### Exercise instructions
Scan the entries for the word "blue". Every line that has it should be copied.

Segment Start: Dataset content

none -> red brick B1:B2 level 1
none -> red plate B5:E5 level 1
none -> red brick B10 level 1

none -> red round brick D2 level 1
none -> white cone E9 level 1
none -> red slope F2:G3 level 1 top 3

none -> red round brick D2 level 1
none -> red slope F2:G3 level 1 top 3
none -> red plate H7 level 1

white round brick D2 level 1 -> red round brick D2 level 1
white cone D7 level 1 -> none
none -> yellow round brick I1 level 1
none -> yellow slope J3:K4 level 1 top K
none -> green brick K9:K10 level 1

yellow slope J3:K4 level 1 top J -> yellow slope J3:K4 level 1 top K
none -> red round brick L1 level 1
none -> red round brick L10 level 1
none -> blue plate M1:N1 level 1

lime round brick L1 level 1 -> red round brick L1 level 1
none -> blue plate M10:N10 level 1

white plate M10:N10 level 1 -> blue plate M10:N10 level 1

Segment End: Dataset content
Segment Start: Dataset content

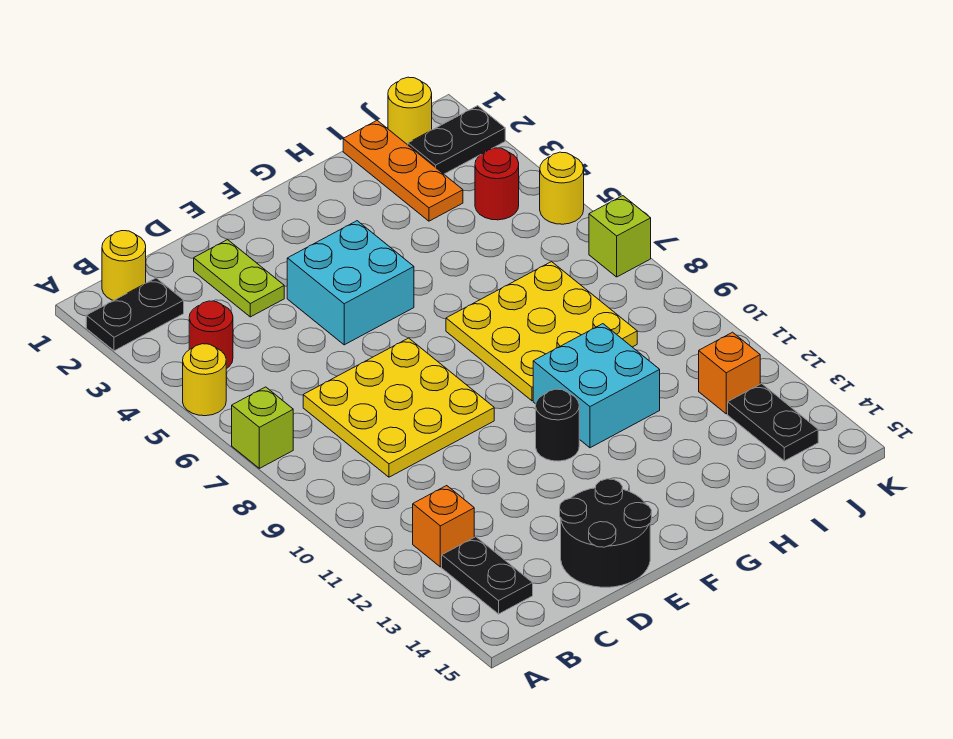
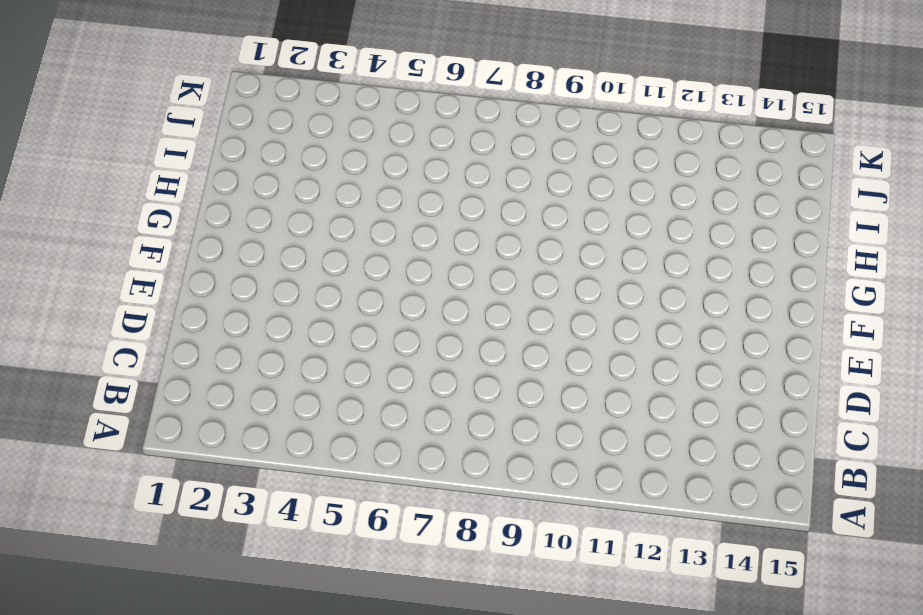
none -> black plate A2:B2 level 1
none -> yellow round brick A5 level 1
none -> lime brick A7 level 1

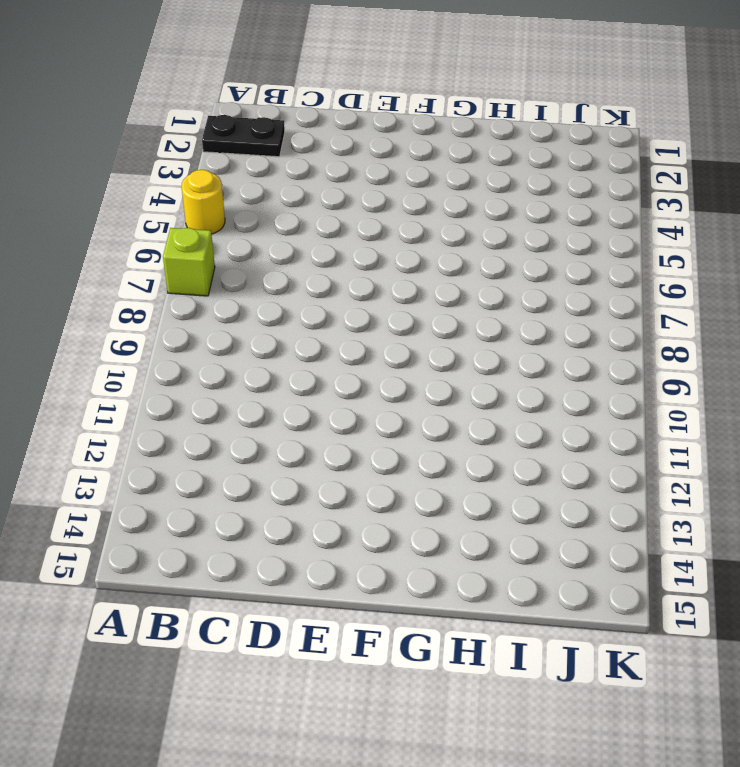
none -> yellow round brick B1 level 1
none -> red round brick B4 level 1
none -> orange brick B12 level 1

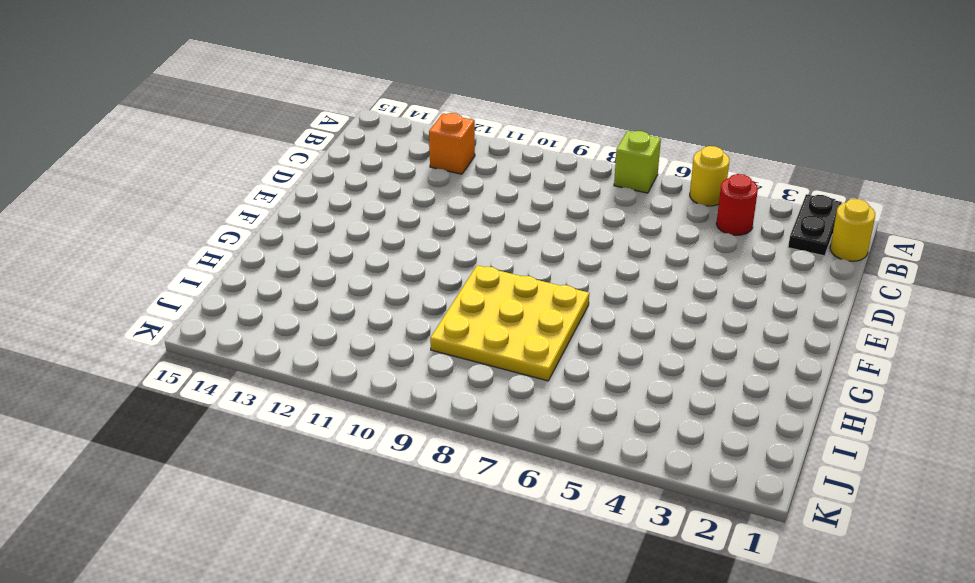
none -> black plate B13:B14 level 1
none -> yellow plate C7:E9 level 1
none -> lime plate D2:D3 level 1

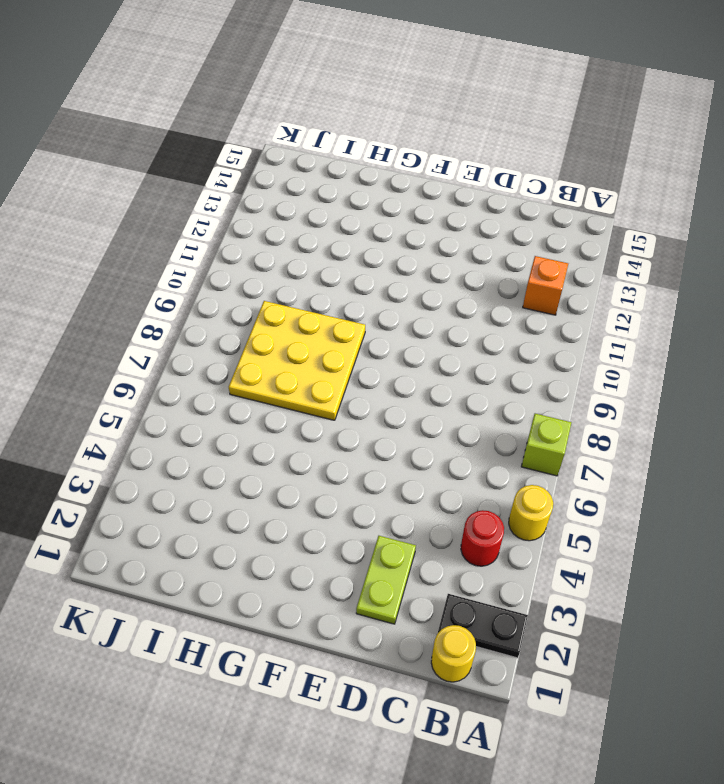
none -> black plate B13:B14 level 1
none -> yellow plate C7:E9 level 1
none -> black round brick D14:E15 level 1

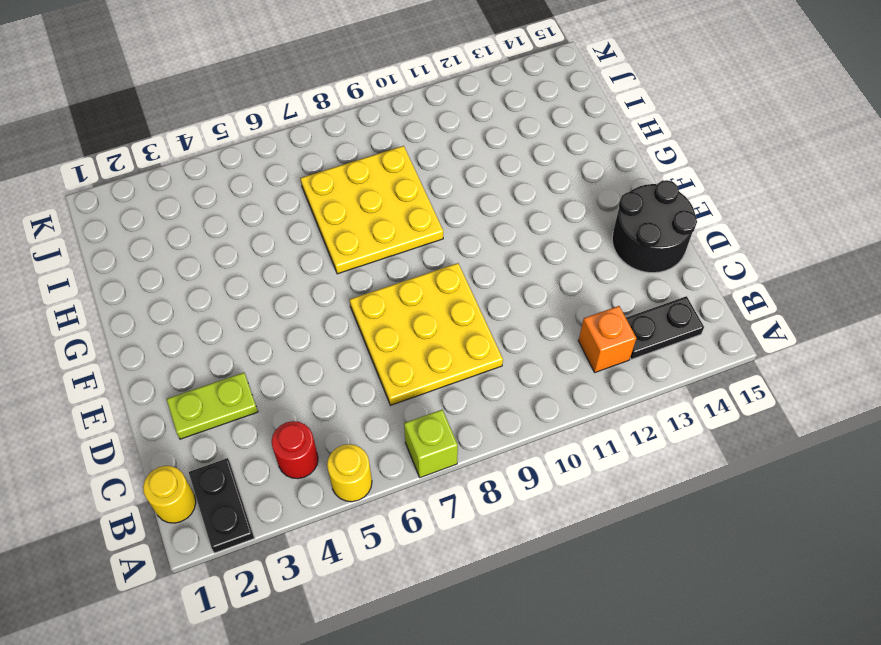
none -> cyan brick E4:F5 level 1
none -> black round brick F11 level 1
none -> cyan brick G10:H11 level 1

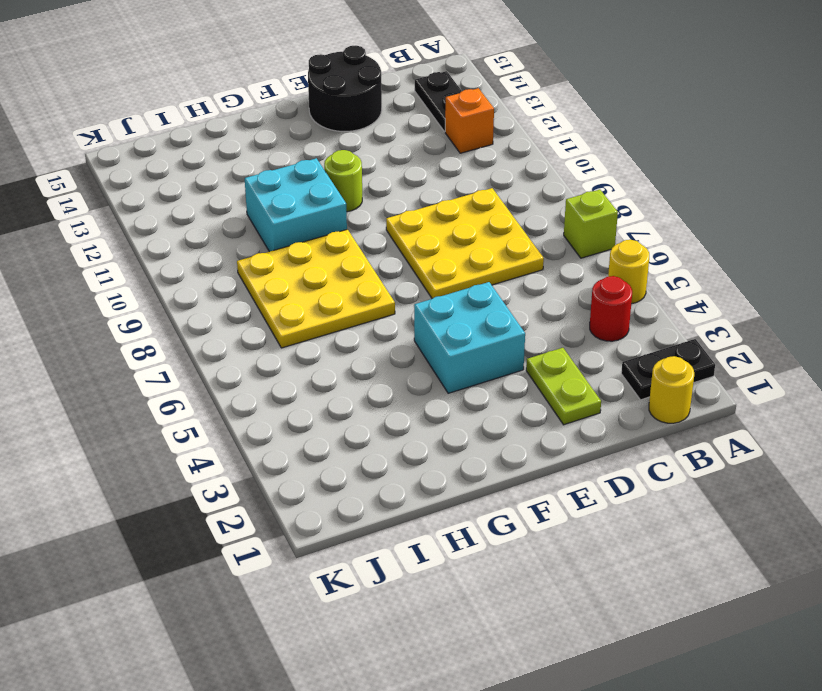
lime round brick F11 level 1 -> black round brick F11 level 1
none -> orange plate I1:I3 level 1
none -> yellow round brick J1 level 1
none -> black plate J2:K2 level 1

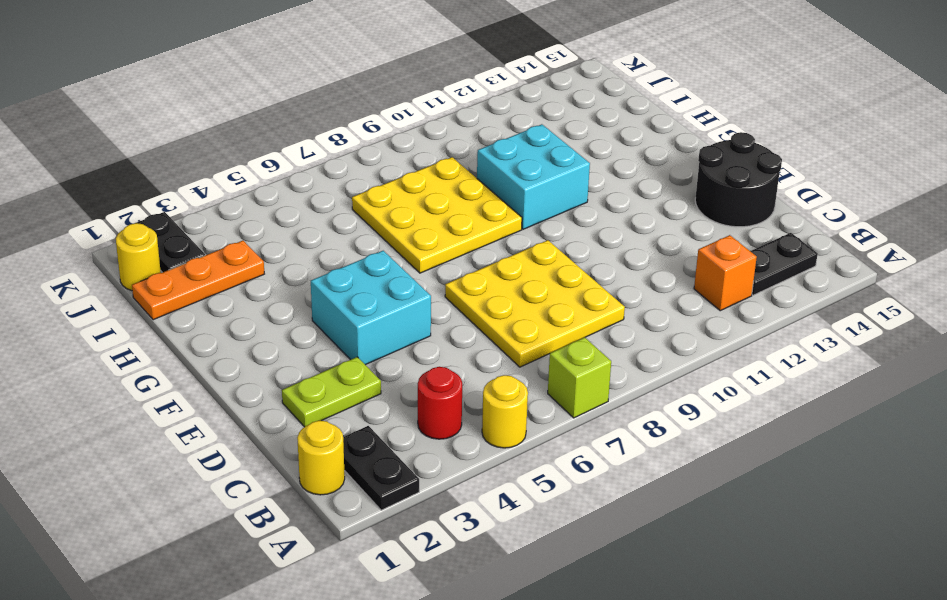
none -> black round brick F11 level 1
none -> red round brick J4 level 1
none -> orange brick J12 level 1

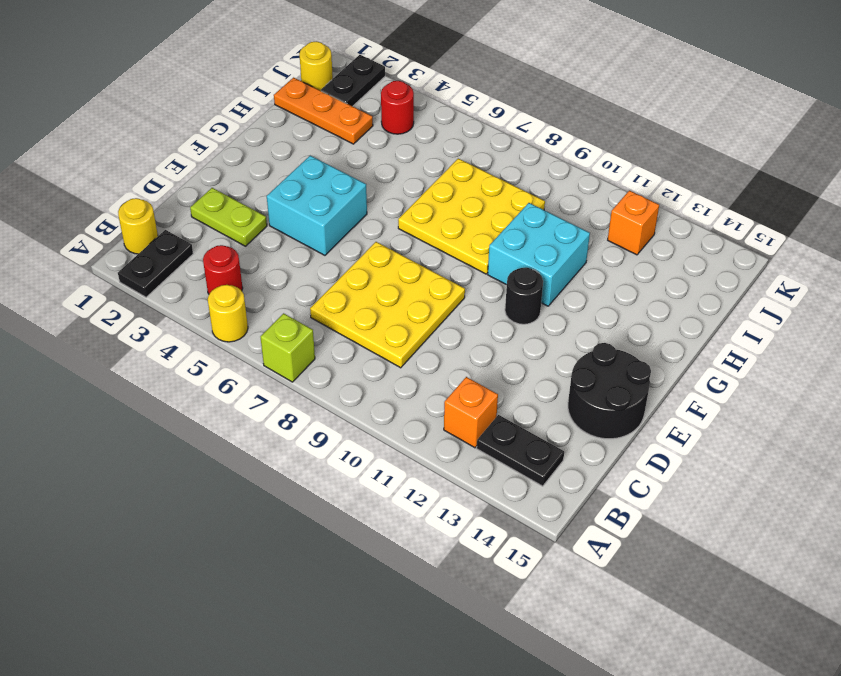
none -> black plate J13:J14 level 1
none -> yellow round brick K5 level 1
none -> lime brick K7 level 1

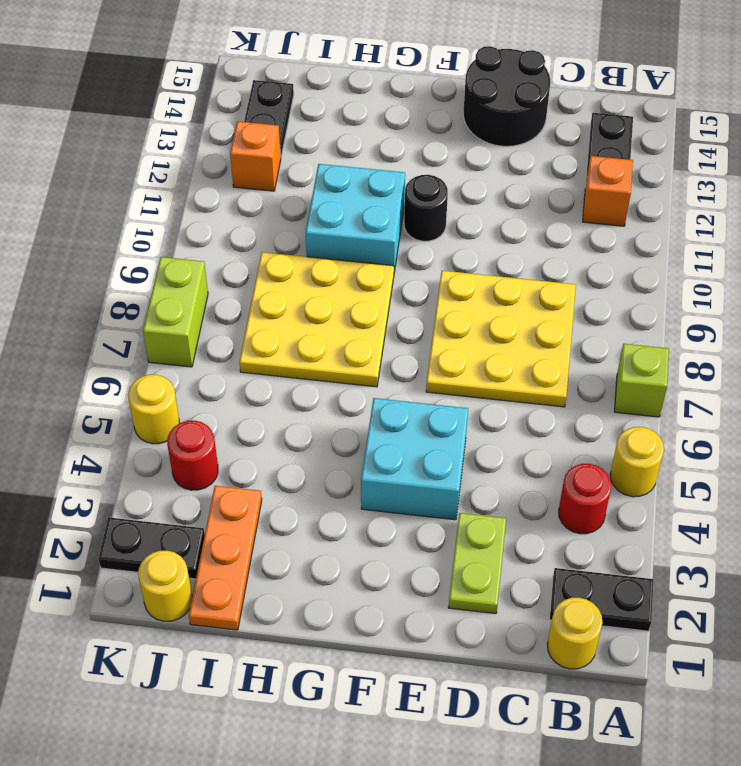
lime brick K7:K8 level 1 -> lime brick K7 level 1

Segment End: Dataset content
Segment Start: Dataset content

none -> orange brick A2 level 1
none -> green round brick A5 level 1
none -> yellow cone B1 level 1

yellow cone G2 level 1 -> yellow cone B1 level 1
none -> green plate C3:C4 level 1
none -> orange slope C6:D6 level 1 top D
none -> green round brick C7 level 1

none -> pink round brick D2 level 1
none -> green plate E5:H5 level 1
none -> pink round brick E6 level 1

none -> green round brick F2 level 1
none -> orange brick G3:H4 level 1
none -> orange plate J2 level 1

Segment End: Dataset content

### Written solution
none -> blue plate M1:N1 level 1
none -> blue plate M10:N10 level 1
white plate M10:N10 level 1 -> blue plate M10:N10 level 1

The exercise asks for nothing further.